*YOUR GOAL:*
Pick out every line of the rows below that contains the string "height", and copy each one without changes.

*EXERCISE INPUT:*
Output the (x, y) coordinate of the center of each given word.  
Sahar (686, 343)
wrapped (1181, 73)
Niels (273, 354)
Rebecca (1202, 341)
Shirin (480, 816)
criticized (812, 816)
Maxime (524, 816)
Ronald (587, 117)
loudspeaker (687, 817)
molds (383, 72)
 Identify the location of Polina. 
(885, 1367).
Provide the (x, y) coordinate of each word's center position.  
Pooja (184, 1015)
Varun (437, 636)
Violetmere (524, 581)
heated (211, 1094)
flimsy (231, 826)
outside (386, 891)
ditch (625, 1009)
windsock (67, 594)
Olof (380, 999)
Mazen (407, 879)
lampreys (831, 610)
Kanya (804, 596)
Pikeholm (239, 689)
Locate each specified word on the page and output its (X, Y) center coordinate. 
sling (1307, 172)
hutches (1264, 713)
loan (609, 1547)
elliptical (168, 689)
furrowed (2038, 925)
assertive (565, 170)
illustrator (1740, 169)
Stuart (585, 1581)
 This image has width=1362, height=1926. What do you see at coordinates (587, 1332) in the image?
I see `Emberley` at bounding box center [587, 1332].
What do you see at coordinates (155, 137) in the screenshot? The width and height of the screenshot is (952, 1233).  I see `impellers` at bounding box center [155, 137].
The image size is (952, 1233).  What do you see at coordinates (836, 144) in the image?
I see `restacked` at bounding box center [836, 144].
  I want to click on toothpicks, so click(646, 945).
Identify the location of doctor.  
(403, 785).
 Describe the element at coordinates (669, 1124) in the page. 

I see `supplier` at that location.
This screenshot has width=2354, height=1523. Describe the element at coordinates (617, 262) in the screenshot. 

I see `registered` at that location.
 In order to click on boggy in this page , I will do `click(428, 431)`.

*OUTPUT OF THE TASK:*
 This image has width=1362, height=1926. What do you see at coordinates (587, 1332) in the image?
What do you see at coordinates (155, 137) in the screenshot? The width and height of the screenshot is (952, 1233).  I see `impellers` at bounding box center [155, 137].
This screenshot has width=2354, height=1523. Describe the element at coordinates (617, 262) in the screenshot. 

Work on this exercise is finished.